**RECORDS SHOWN**
--------------------------------------------------

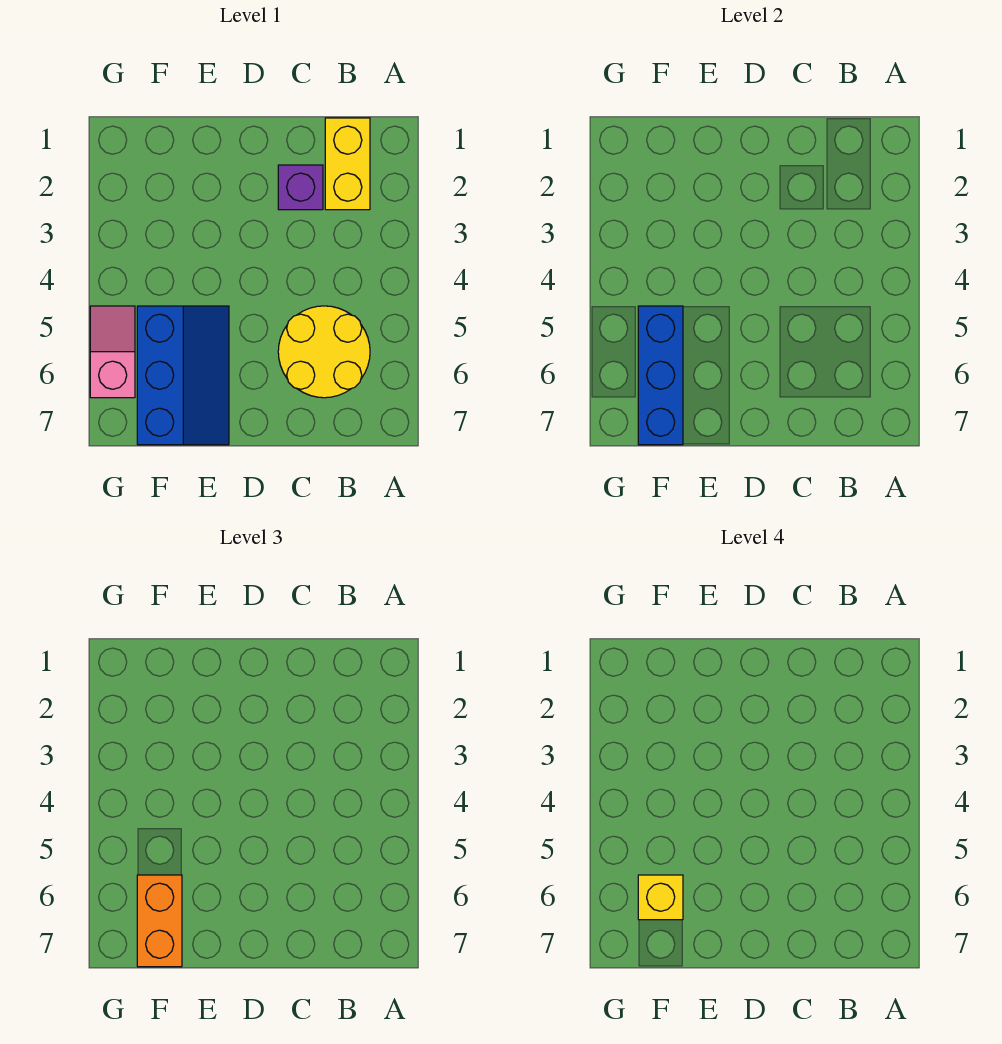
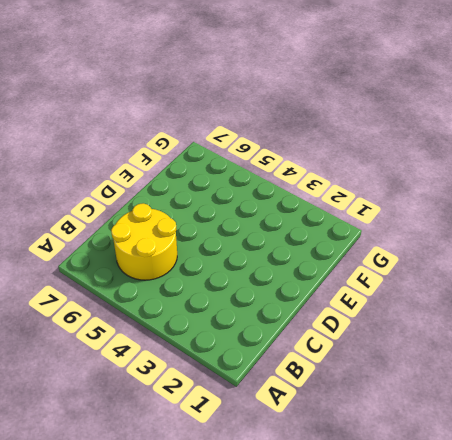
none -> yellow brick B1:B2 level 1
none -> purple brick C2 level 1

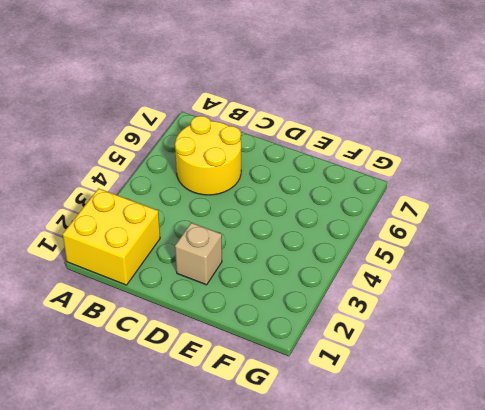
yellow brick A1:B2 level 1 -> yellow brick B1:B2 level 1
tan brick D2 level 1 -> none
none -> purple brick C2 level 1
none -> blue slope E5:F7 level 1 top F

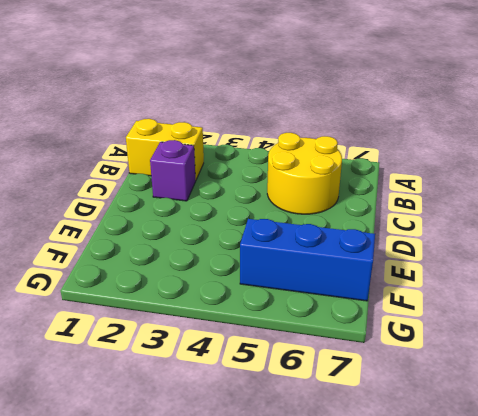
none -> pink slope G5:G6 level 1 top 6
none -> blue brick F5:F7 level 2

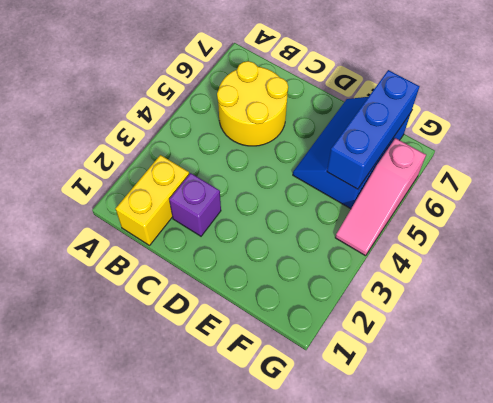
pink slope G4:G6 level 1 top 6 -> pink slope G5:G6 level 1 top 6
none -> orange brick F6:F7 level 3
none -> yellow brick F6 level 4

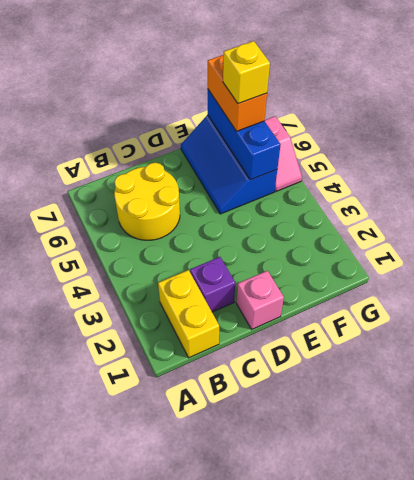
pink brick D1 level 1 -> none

--------------------------------------------------

**TASK OBJECTIVE**
Without including any picture, reproduce the material above word for word.

**FINISHED EXERCISE**
none -> yellow brick B1:B2 level 1
none -> purple brick C2 level 1

yellow brick A1:B2 level 1 -> yellow brick B1:B2 level 1
tan brick D2 level 1 -> none
none -> purple brick C2 level 1
none -> blue slope E5:F7 level 1 top F

none -> pink slope G5:G6 level 1 top 6
none -> blue brick F5:F7 level 2

pink slope G4:G6 level 1 top 6 -> pink slope G5:G6 level 1 top 6
none -> orange brick F6:F7 level 3
none -> yellow brick F6 level 4

pink brick D1 level 1 -> none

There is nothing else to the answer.